▸ **REQUIRED WORK**:
Using the listing below, count every line that contains the word "white"; respond with the count alone.

--

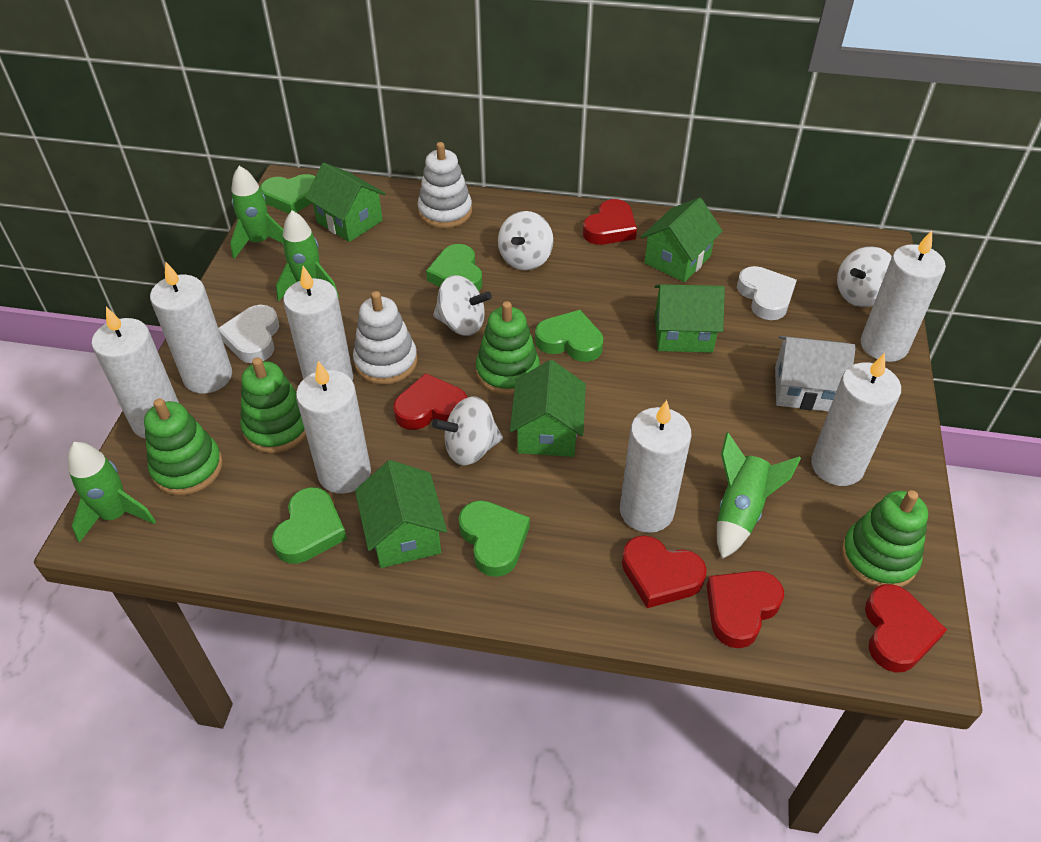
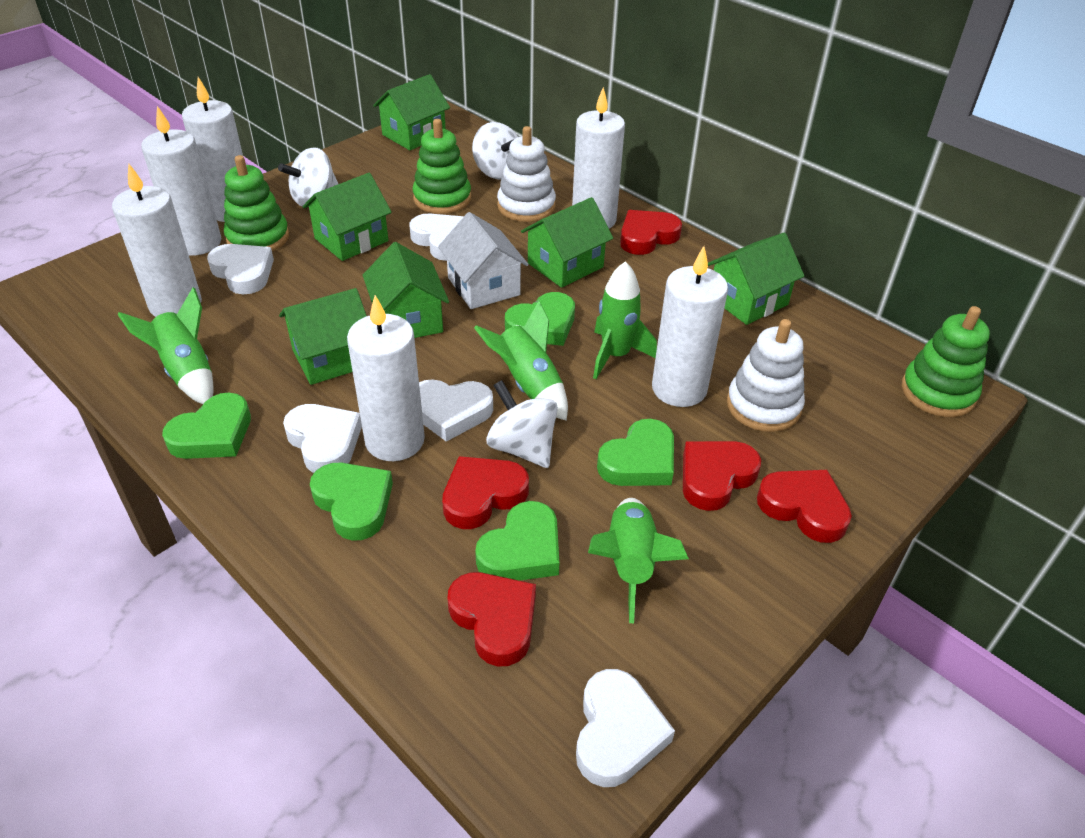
green house: 5 -> 6
green stacking toy: 4 -> 3
white candle: 7 -> 6
white heart: 2 -> 5
white spinning top: 4 -> 3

--

▸ **EXPECTED ANSWER**:
3